## EXERCISE AIM
Reproduce only the lines from the line containing "pink square: moved 12 px left" up to and including the line containing "red rectangle: moved 3 px left, 8 px up", swapping "moved" for "shifted" and leaving all else unchanged.

━━ THE DATA

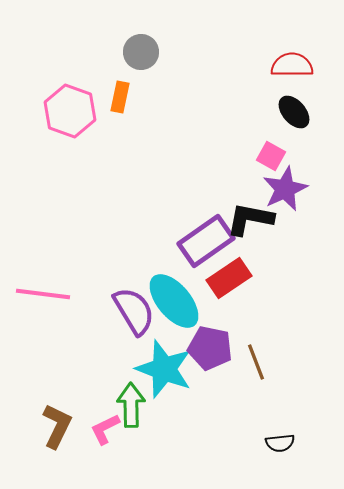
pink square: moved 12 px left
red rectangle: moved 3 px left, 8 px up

━━━━
━━ THE DATA

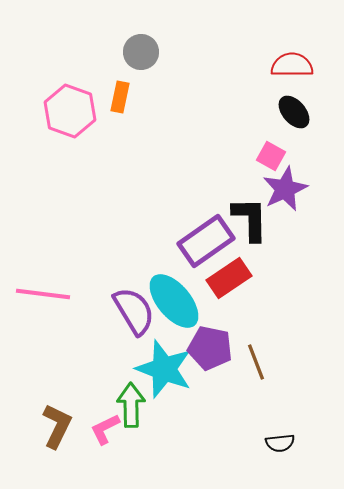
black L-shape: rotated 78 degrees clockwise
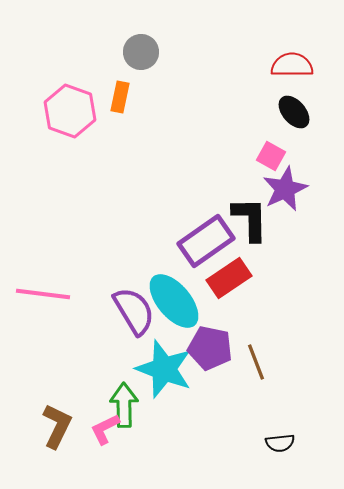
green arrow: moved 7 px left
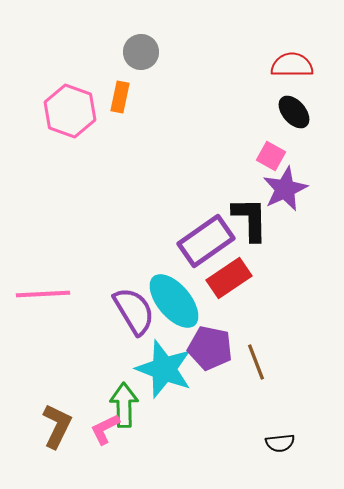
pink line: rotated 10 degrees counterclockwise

━━━━

## RESPONSE TO THE TASK
pink square: shifted 12 px left
red rectangle: shifted 3 px left, 8 px up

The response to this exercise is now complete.